» How to complete this task
In the entries below, find the line with "purple candle: 4 -> 3" and the line with "yellow candle: 3 -> 0". Reproduce those two lines and every line between them exactly, and nothing more.
START Dataset records
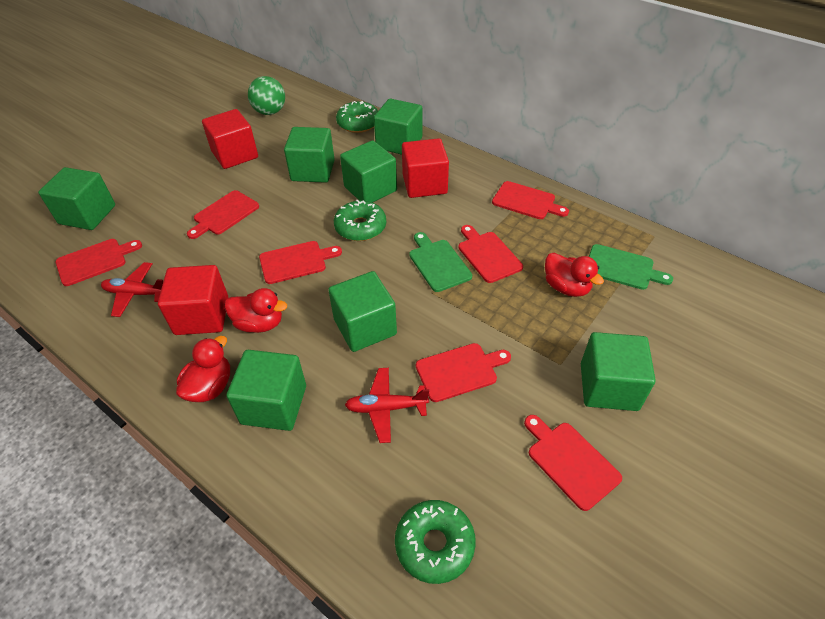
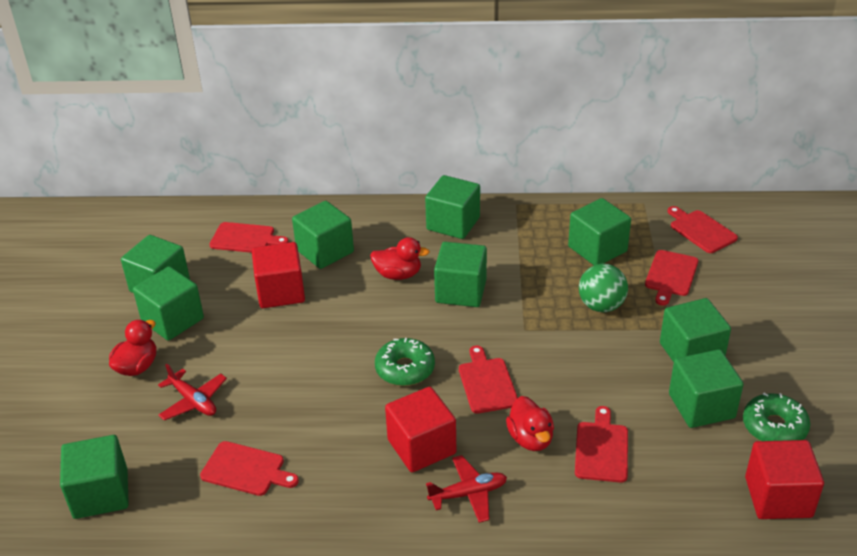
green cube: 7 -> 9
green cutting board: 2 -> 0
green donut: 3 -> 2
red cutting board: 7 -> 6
END Dataset records
START Dataset records
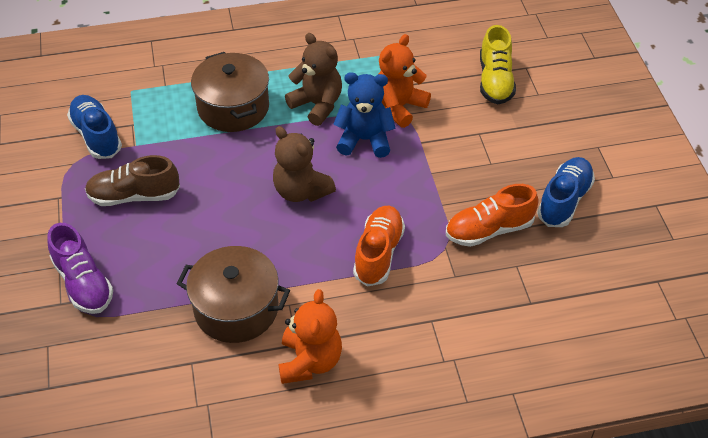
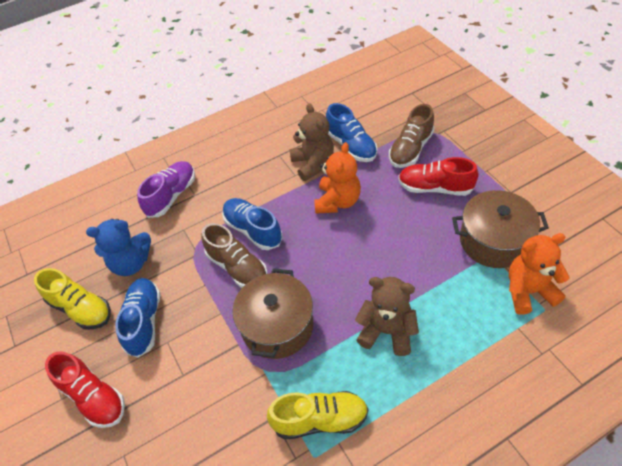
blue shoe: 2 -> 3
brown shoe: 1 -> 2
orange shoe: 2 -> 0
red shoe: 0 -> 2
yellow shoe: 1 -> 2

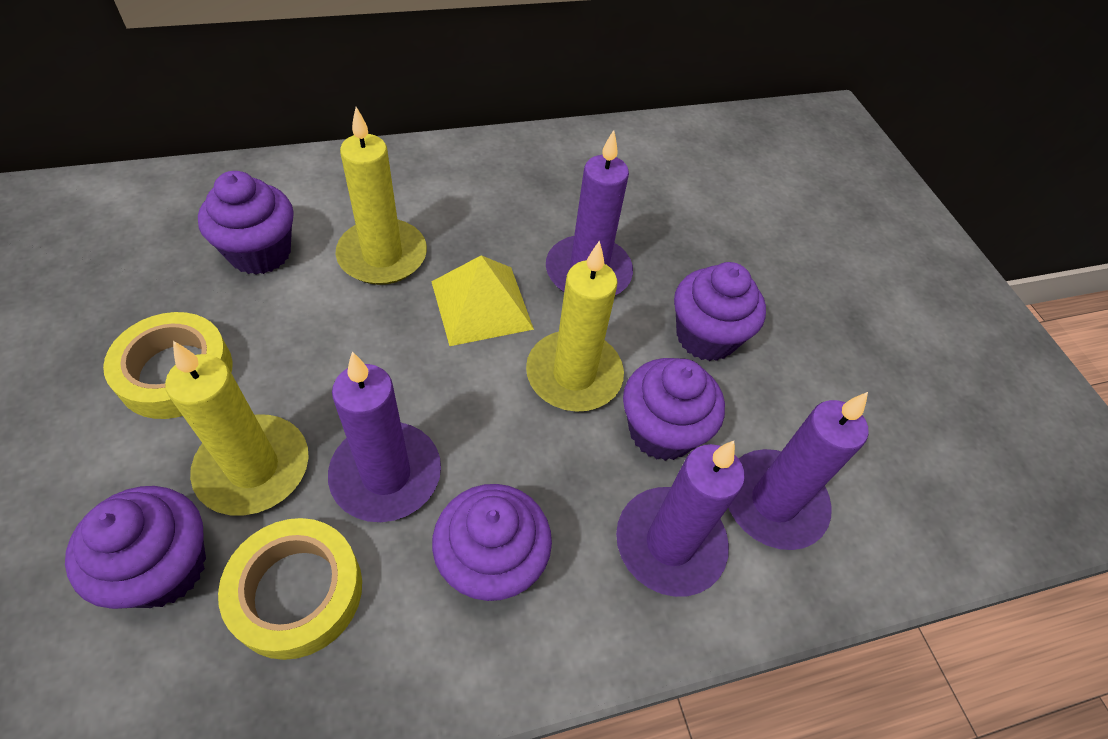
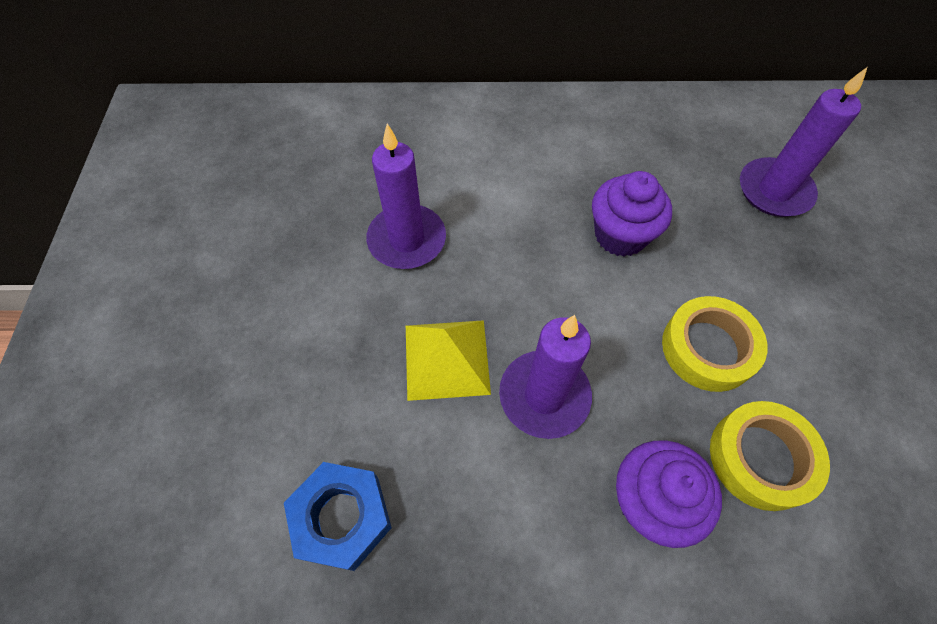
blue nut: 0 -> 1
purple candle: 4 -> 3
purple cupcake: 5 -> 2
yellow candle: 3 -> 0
END Dataset records
START Dataset records
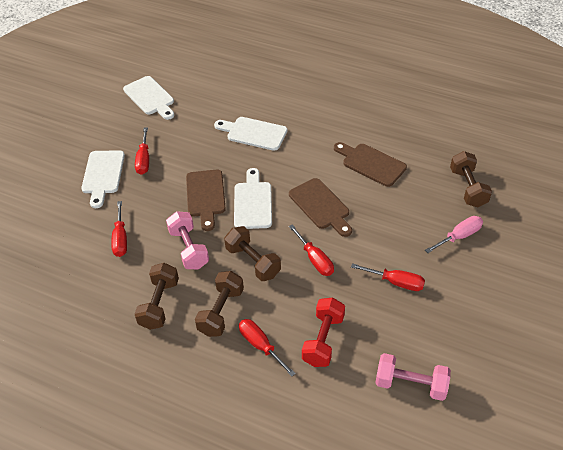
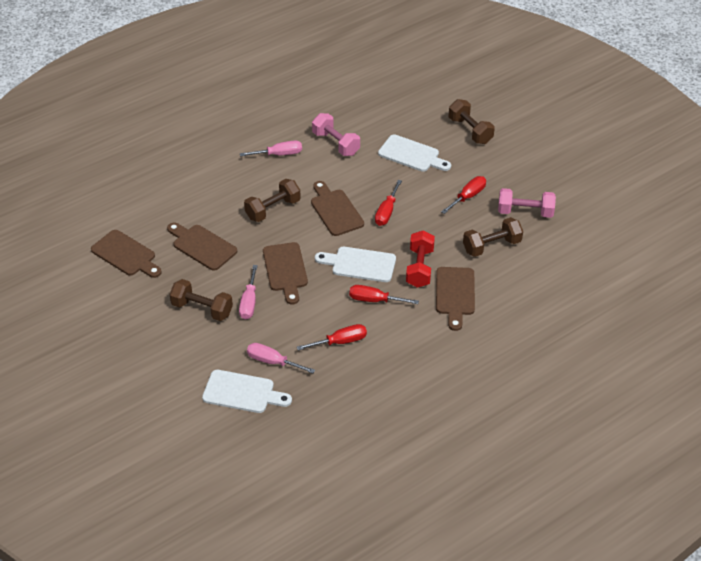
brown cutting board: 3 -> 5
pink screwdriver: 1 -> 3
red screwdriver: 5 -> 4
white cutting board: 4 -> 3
END Dataset records
» Exercise answer
purple candle: 4 -> 3
purple cupcake: 5 -> 2
yellow candle: 3 -> 0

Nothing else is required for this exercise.